→ What is needed
Both the line containing "C1: 4700uF (plus" and the line containing "J2 pin 2: +15V -> 0V" belong to the span. Output exactly that span from the listing below, and nothing outside it.

→ Input data
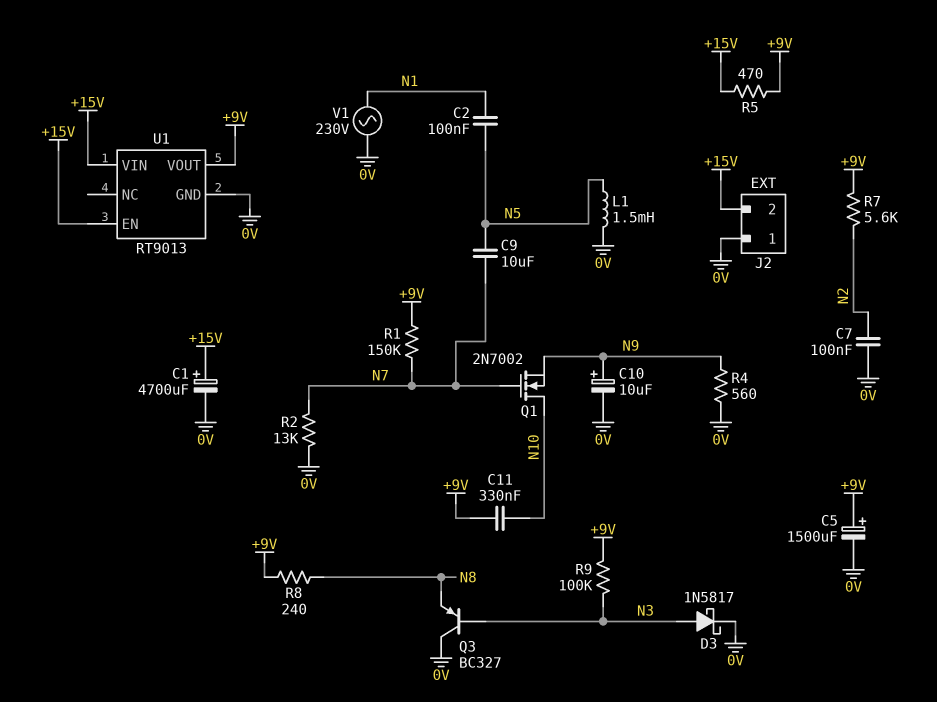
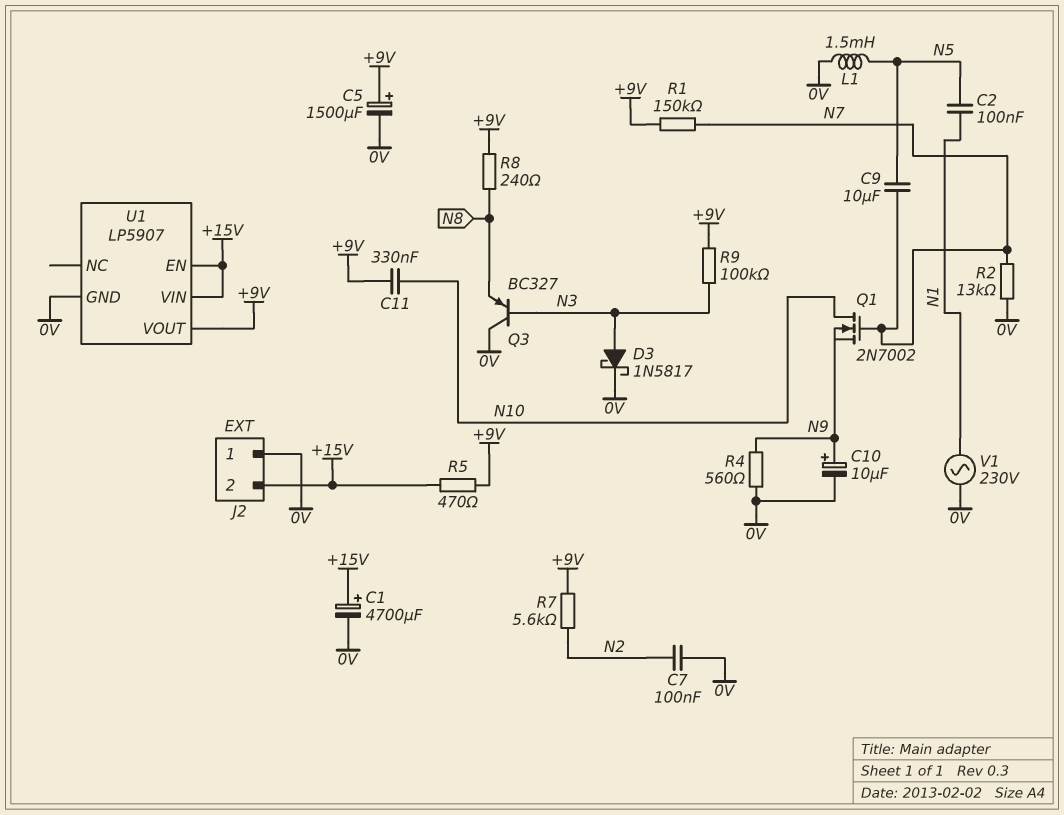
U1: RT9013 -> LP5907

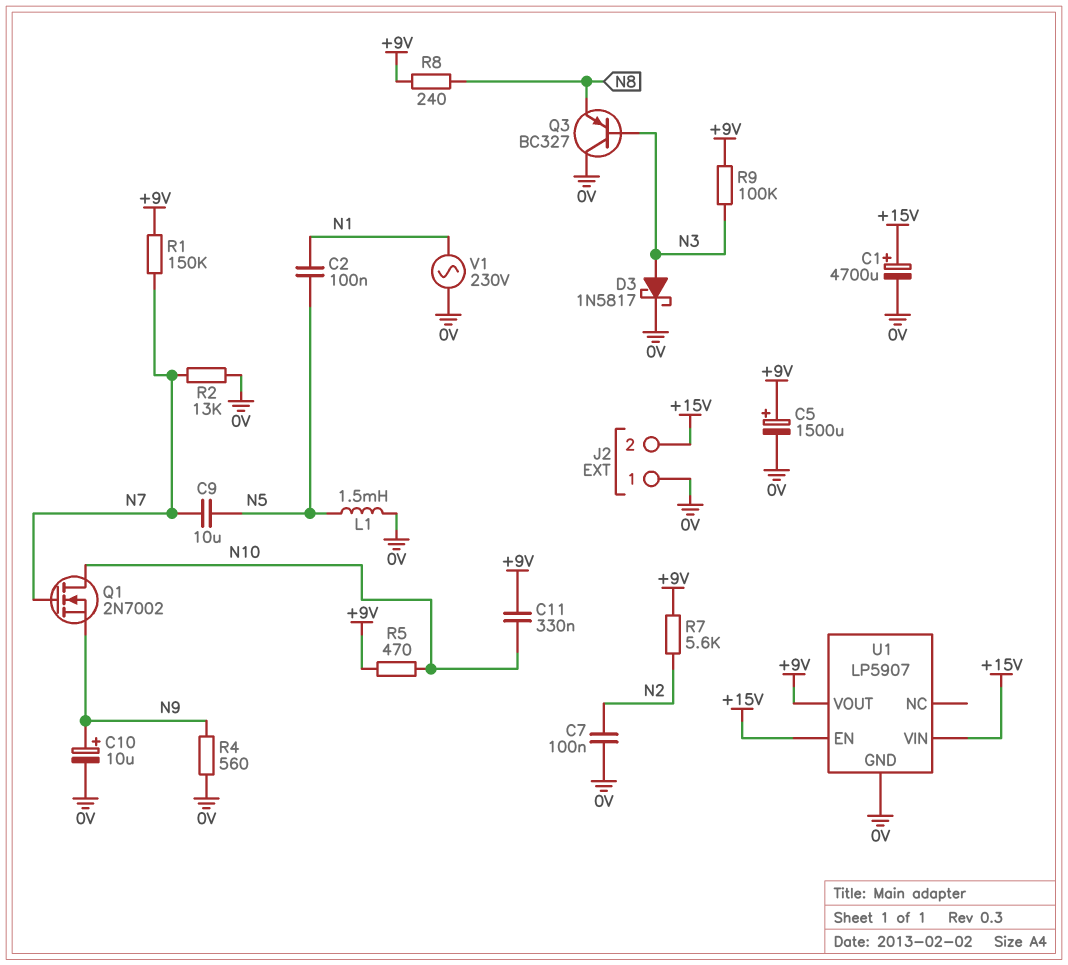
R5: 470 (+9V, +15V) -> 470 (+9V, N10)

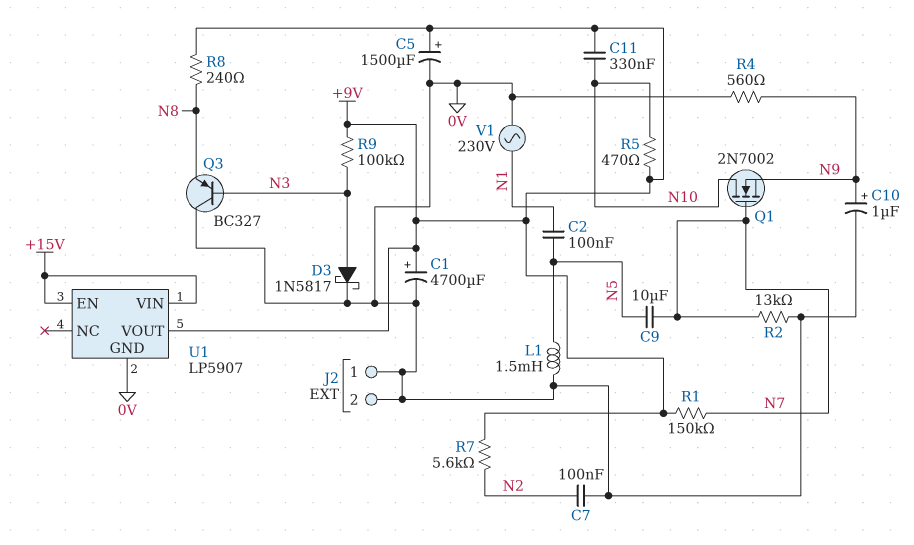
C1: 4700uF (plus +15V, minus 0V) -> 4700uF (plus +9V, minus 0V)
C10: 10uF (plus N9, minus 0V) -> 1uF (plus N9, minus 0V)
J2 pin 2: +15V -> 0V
==
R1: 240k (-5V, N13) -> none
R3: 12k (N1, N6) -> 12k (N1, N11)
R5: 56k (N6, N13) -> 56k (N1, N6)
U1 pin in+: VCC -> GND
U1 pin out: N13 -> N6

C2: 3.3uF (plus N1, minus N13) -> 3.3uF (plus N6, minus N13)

→ Result for this task
C1: 4700uF (plus +15V, minus 0V) -> 4700uF (plus +9V, minus 0V)
C10: 10uF (plus N9, minus 0V) -> 1uF (plus N9, minus 0V)
J2 pin 2: +15V -> 0V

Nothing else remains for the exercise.